MATERIAL SHOWN:

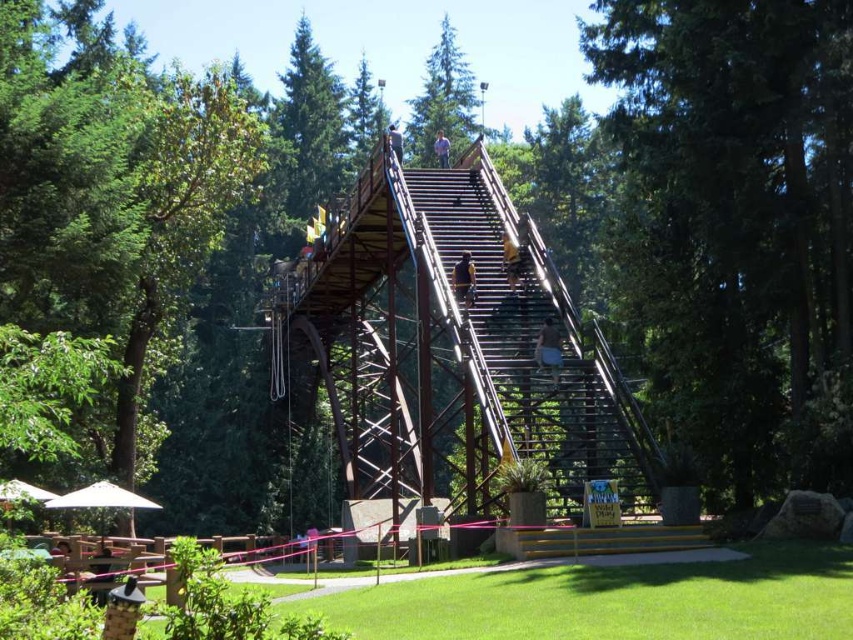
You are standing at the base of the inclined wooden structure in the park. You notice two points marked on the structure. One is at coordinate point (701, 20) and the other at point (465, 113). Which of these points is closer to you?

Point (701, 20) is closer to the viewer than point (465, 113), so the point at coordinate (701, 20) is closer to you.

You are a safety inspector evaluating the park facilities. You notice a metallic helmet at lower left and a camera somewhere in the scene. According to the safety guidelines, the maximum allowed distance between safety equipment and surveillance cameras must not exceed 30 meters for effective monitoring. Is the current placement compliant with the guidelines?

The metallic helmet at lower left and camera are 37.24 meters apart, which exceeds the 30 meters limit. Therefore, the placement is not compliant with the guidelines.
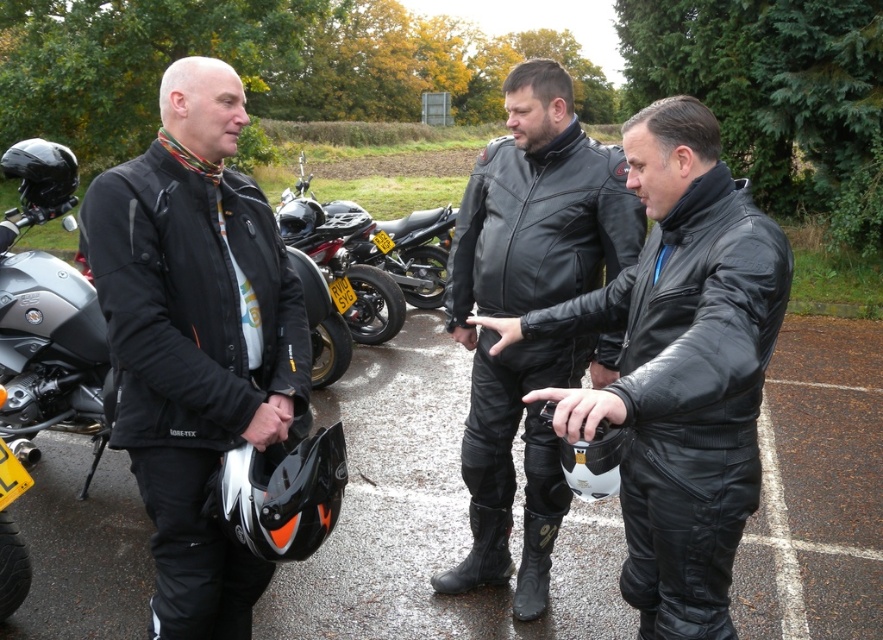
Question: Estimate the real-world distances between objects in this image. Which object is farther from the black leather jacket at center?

...

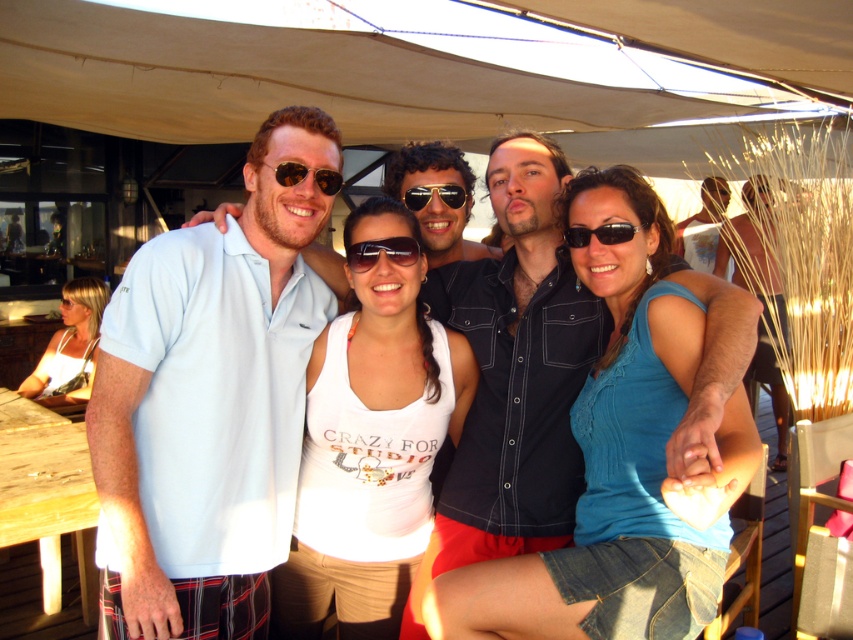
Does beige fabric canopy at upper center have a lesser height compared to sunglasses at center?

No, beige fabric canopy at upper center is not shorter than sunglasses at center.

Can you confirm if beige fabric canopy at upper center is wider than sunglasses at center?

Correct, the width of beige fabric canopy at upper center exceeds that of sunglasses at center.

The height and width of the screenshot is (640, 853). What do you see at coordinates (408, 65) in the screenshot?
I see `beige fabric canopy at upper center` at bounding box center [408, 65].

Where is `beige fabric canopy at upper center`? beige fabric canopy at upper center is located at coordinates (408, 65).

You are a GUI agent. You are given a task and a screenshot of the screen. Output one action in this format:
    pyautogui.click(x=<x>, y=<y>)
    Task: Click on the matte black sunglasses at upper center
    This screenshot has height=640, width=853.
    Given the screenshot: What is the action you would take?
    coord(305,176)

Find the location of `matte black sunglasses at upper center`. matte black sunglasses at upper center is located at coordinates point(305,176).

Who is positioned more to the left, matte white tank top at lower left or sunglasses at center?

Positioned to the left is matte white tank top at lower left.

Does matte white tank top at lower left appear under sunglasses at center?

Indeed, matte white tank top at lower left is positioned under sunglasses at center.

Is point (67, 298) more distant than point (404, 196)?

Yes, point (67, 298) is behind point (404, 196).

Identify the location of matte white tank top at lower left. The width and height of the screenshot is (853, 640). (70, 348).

WHAT THE TASK ASKS:
Repeat the records above word for word from the line with "Point (701, 20) is" to the line with "The metallic helmet", including both of those lines.

EXERCISE ANSWER:
Point (701, 20) is closer to the viewer than point (465, 113), so the point at coordinate (701, 20) is closer to you.

You are a safety inspector evaluating the park facilities. You notice a metallic helmet at lower left and a camera somewhere in the scene. According to the safety guidelines, the maximum allowed distance between safety equipment and surveillance cameras must not exceed 30 meters for effective monitoring. Is the current placement compliant with the guidelines?

The metallic helmet at lower left and camera are 37.24 meters apart, which exceeds the 30 meters limit. Therefore, the placement is not compliant with the guidelines.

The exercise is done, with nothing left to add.